## What needs to be done
With images excluded, write out each entry below exactly as given.

## Source material
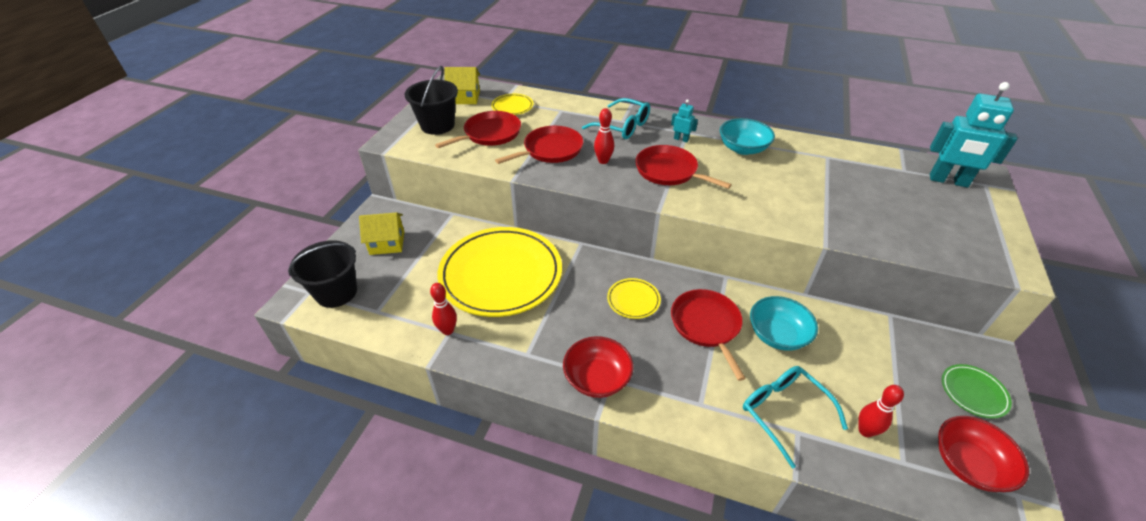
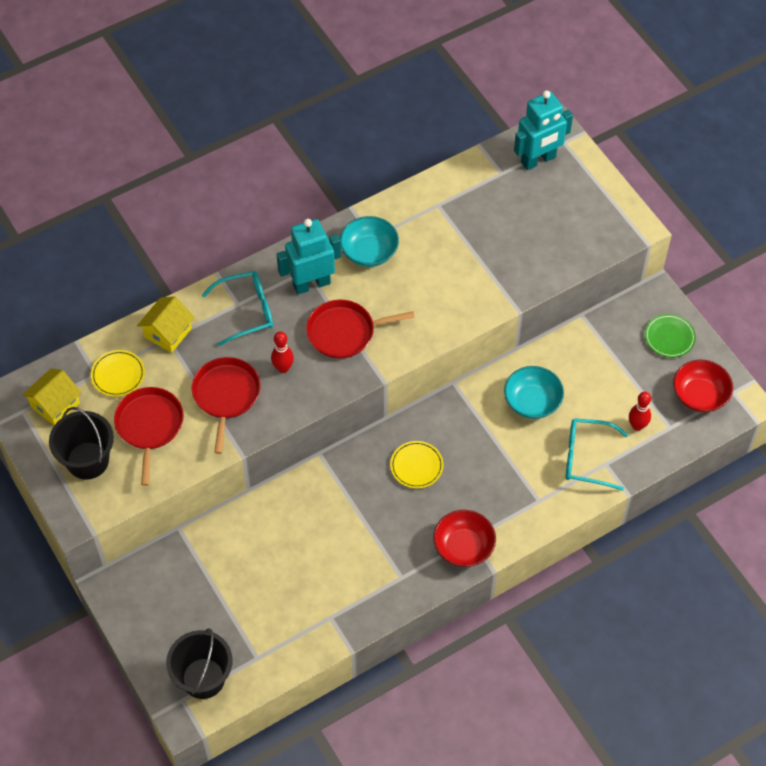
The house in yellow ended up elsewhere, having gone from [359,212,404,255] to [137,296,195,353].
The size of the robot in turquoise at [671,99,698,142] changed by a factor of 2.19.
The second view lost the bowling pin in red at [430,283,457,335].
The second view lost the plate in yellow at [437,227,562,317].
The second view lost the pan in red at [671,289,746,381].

## Result
The house in yellow ended up elsewhere, having gone from [359,212,404,255] to [137,296,195,353].
The size of the robot in turquoise at [671,99,698,142] changed by a factor of 2.19.
The second view lost the bowling pin in red at [430,283,457,335].
The second view lost the plate in yellow at [437,227,562,317].
The second view lost the pan in red at [671,289,746,381].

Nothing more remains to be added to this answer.